**ACTION ITEM:**
Where the word "teapot" appears in a line below, copy the whole line.

**RECORDS SHOWN:**
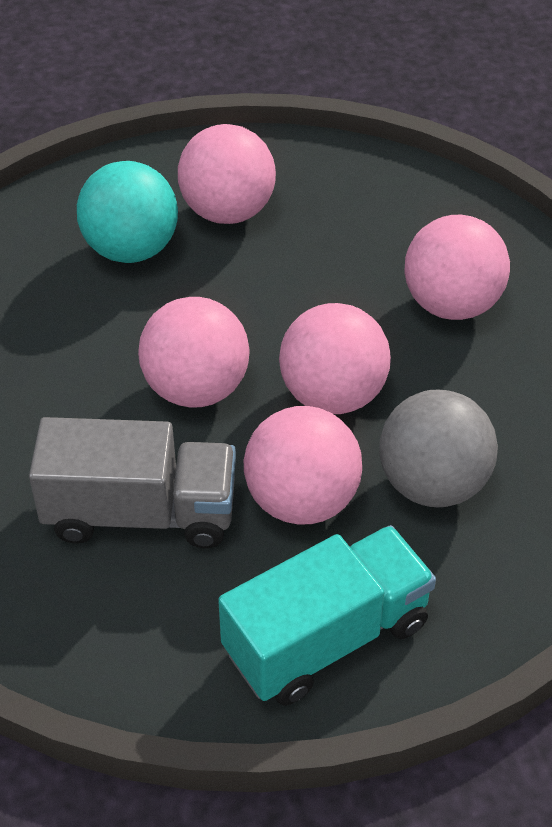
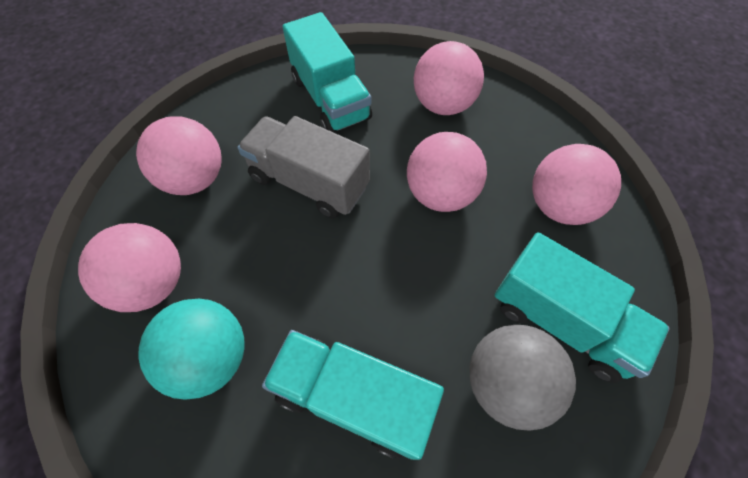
turquoise truck: 1 -> 3

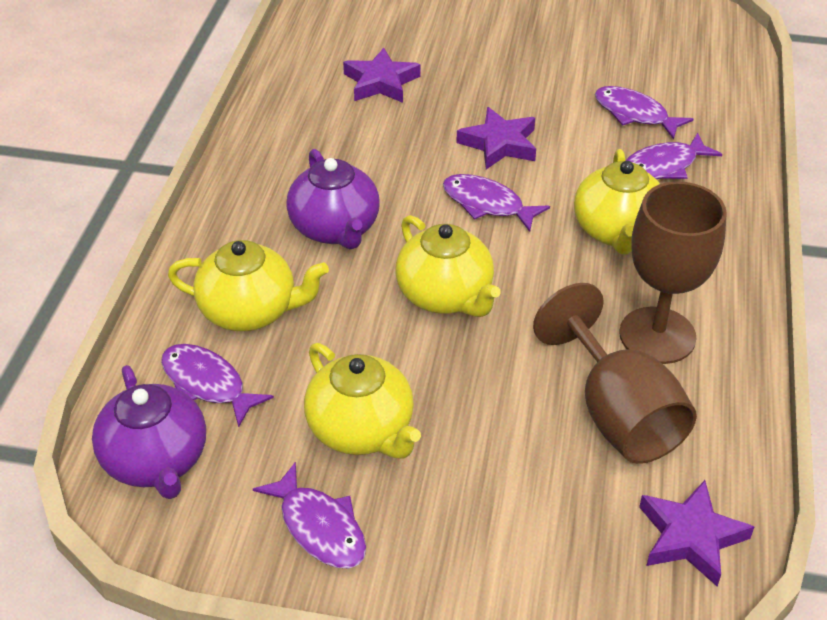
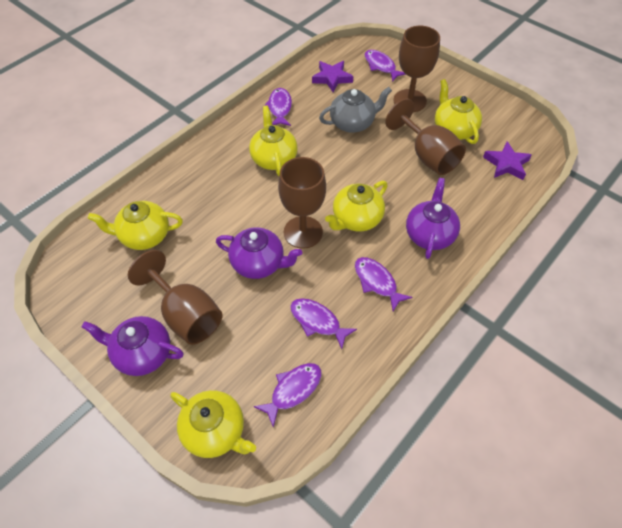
brown goblet: 2 -> 4
grey teapot: 0 -> 1
purple star: 3 -> 2
purple teapot: 2 -> 3
yellow teapot: 4 -> 5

**TASK SOLUTION:**
grey teapot: 0 -> 1
purple teapot: 2 -> 3
yellow teapot: 4 -> 5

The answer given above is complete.